-- Provided information follows --

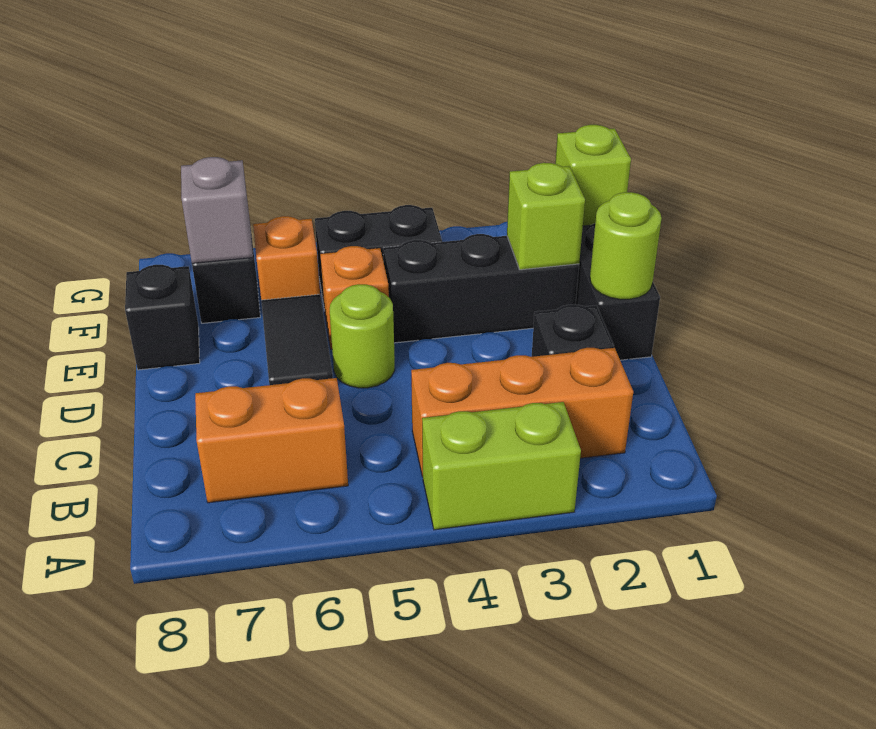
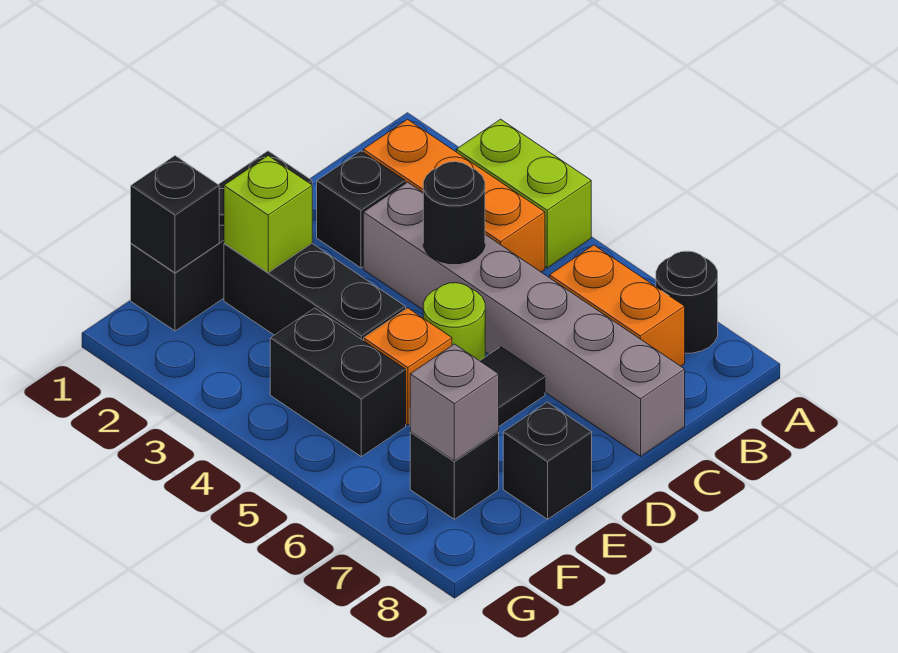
none -> black round brick A7 level 1
none -> grey brick C3:C8 level 1
none -> black round brick C4 level 2
lime round brick D1 level 2 -> none
lime brick F1 level 2 -> black brick F1 level 2
orange brick F6 level 1 -> none

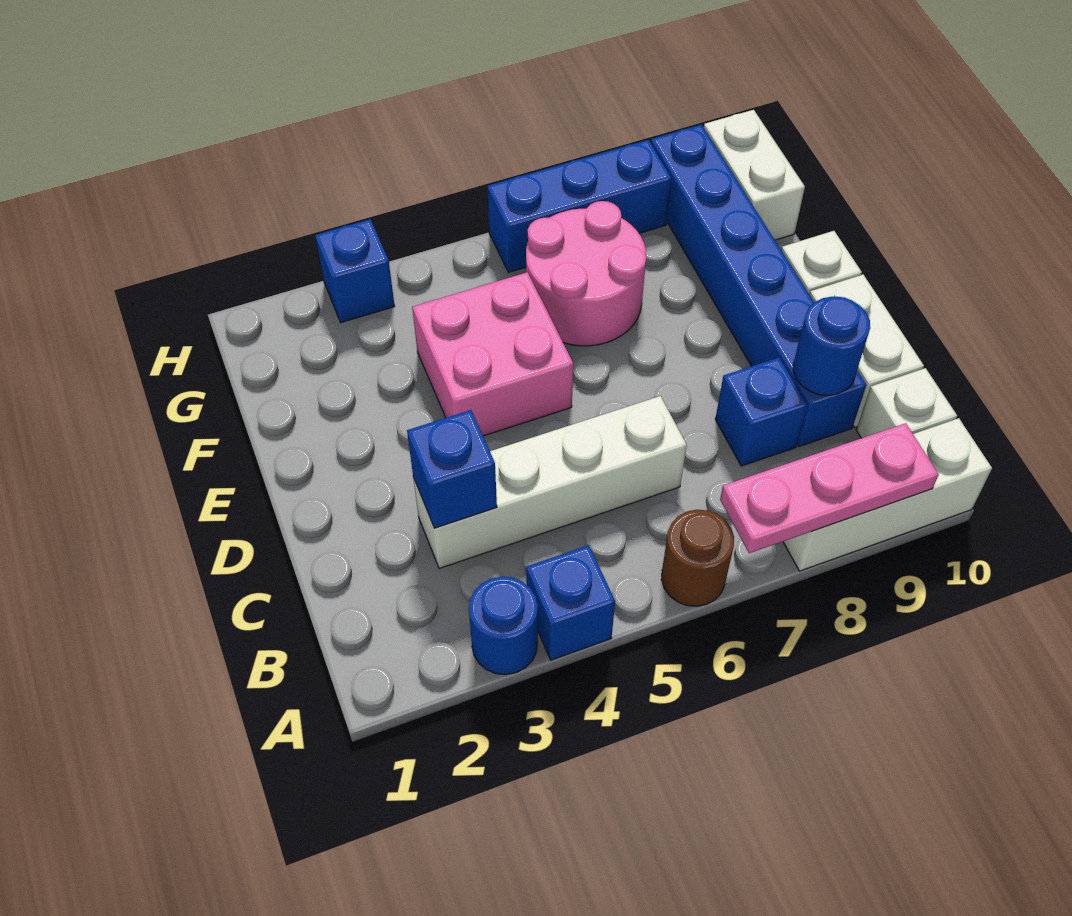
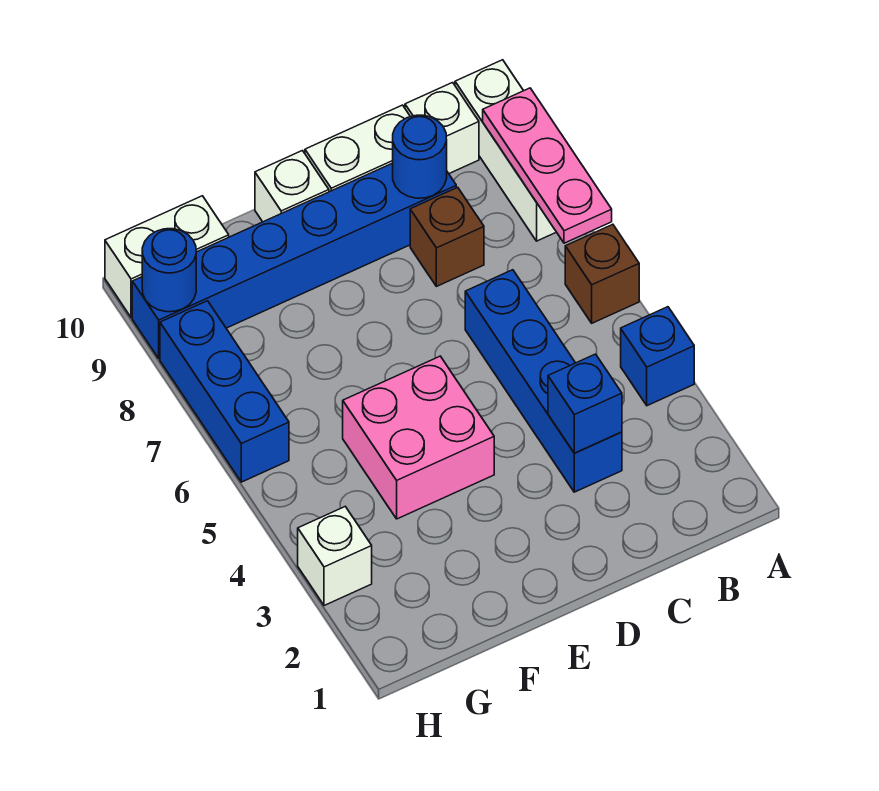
blue round brick A3 level 1 -> blue round brick H9 level 2
brown round brick A6 level 1 -> brown brick A6 level 1
white brick C3:C6 level 1 -> blue brick C3:C6 level 1
blue brick C8 level 1 -> brown brick C8 level 1
pink round brick F6:G7 level 1 -> none
blue brick H3 level 1 -> white brick H3 level 1

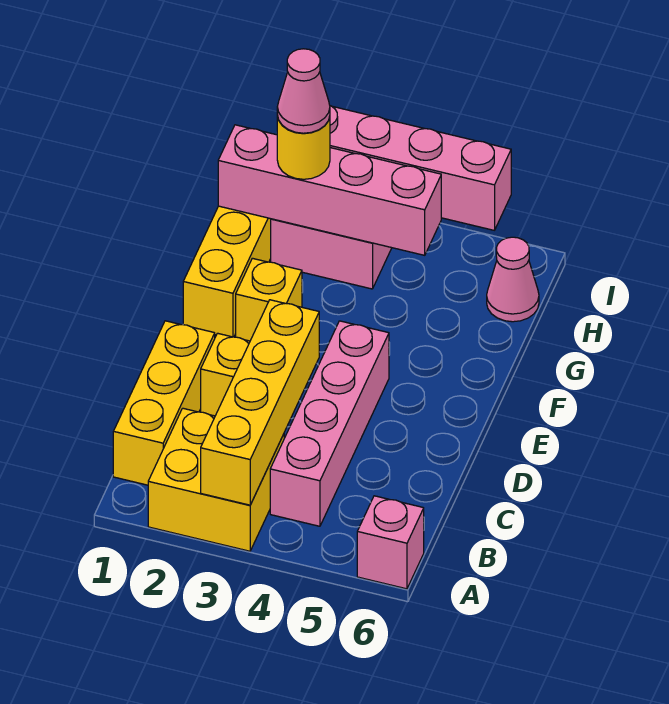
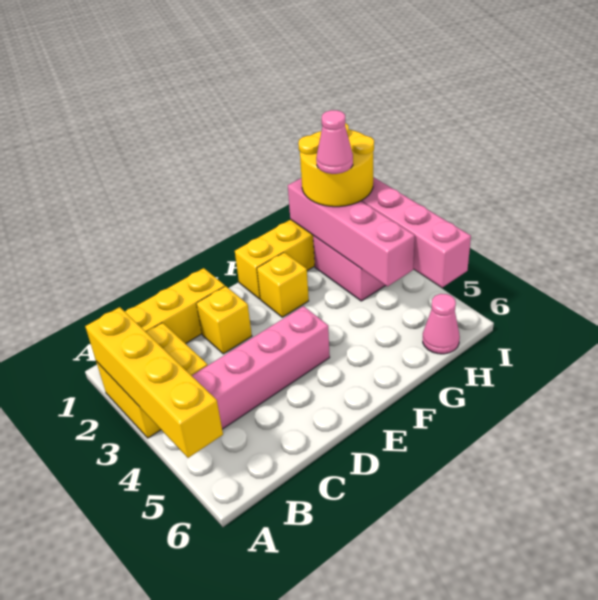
yellow brick A3:D3 level 2 -> yellow brick A2:A5 level 2
pink brick A6 level 1 -> none
yellow round brick H2 level 3 -> yellow round brick H1:I2 level 3

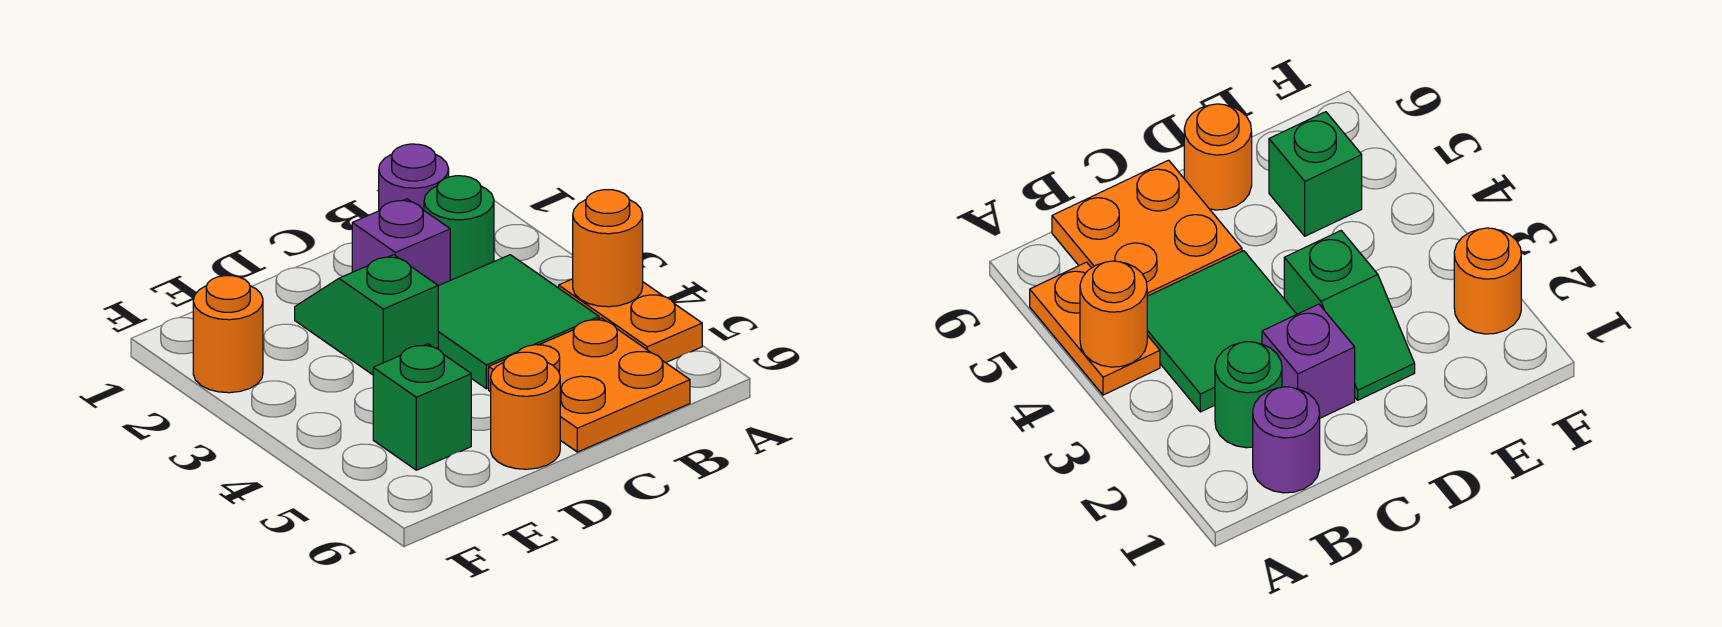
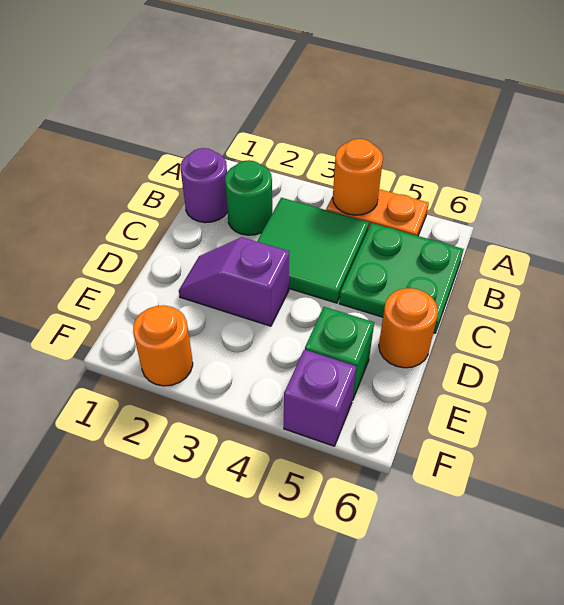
orange plate B5:C6 level 1 -> green plate B5:C6 level 1
purple brick C2 level 1 -> purple brick F5 level 1
green slope D2:D3 level 1 top 3 -> purple slope D2:D3 level 1 top 3

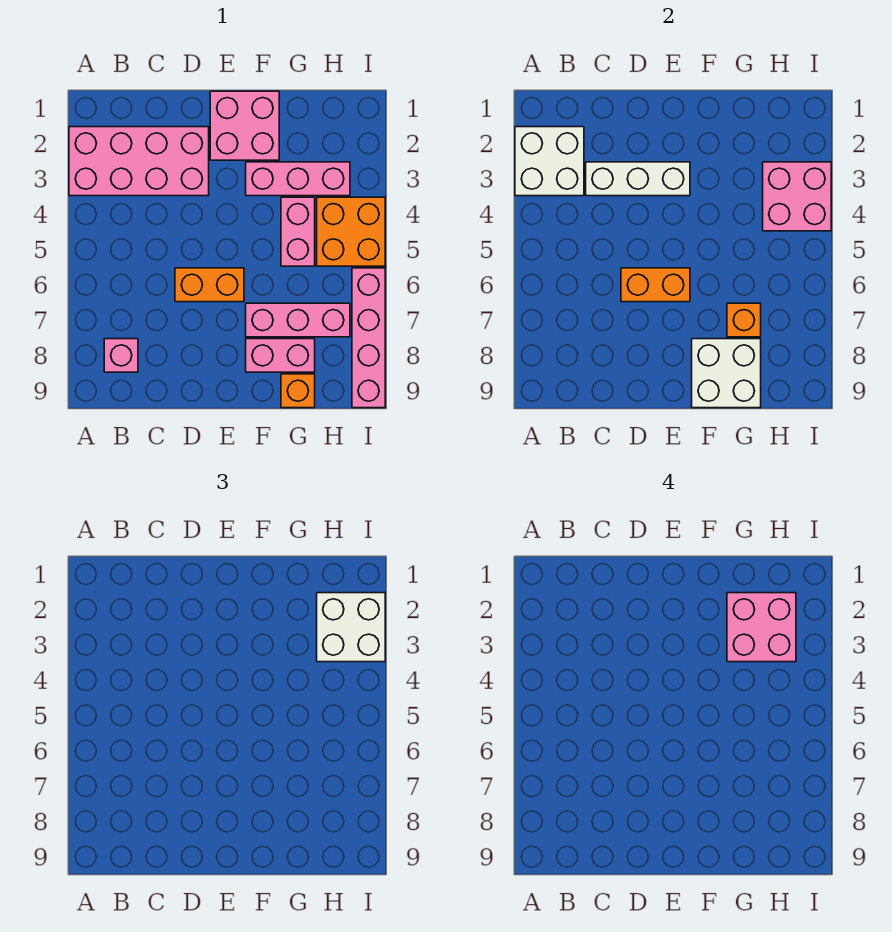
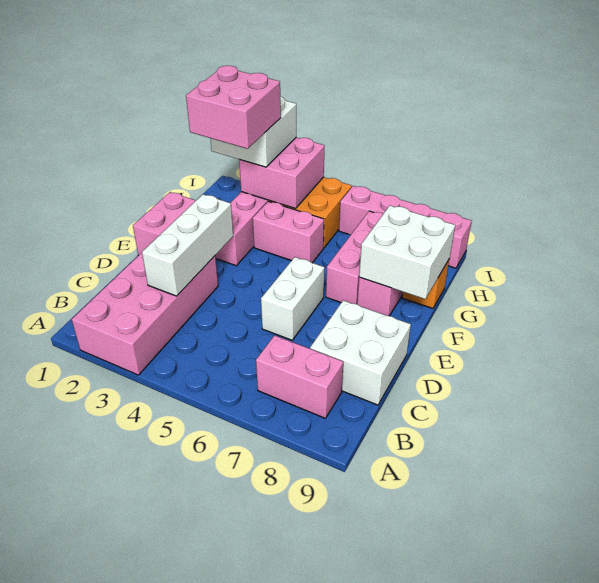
white brick A2:B3 level 2 -> white brick C8:D9 level 1
pink brick B8 level 1 -> pink brick B7:B8 level 1
orange brick D6:E6 level 1 -> white brick D6:E6 level 1
orange brick D6:E6 level 2 -> none
orange brick G7 level 2 -> none

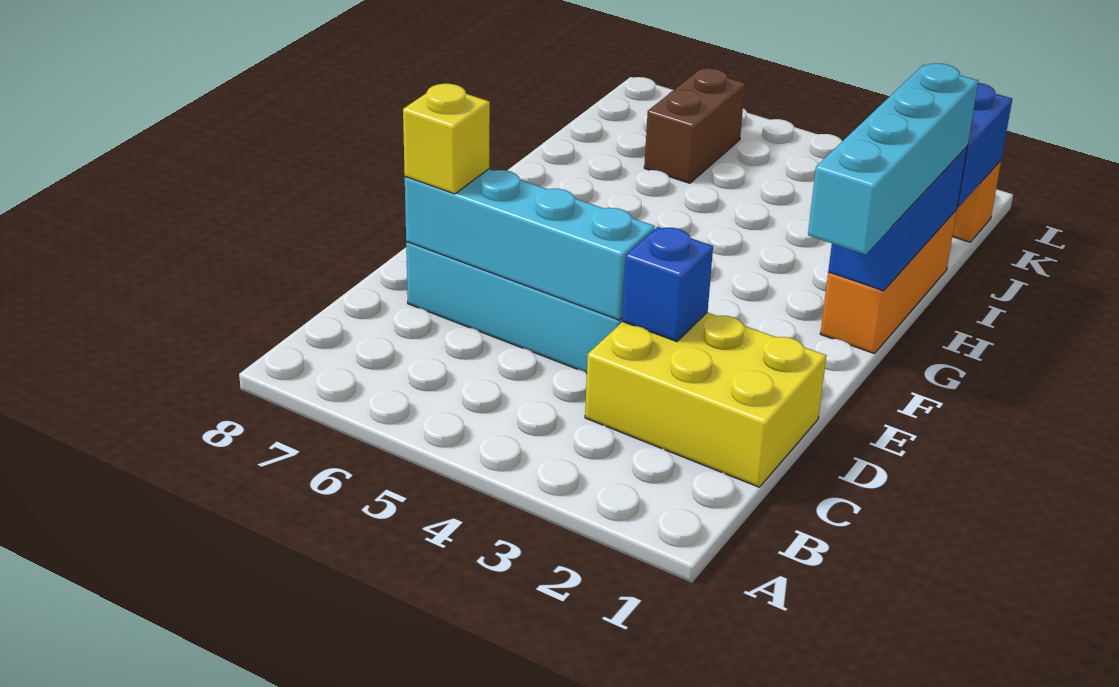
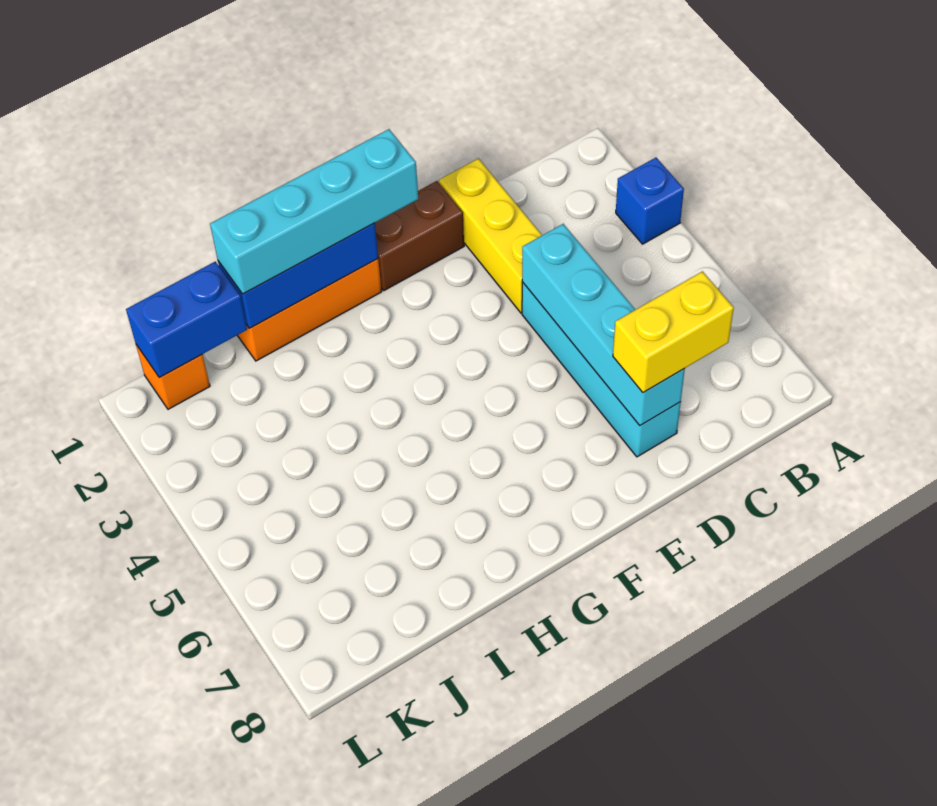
yellow brick C1:D3 level 1 -> yellow brick D1:D3 level 1
blue brick D3 level 2 -> blue brick A3 level 1
yellow brick D7 level 3 -> yellow brick C7:D7 level 3
brown brick J6:K6 level 1 -> brown brick E1:F1 level 1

-- Provided information concluded --

(What to produce): Lines containing the word "purple" must all be returned from the material above.

(Response for this exercise):
purple brick C2 level 1 -> purple brick F5 level 1
green slope D2:D3 level 1 top 3 -> purple slope D2:D3 level 1 top 3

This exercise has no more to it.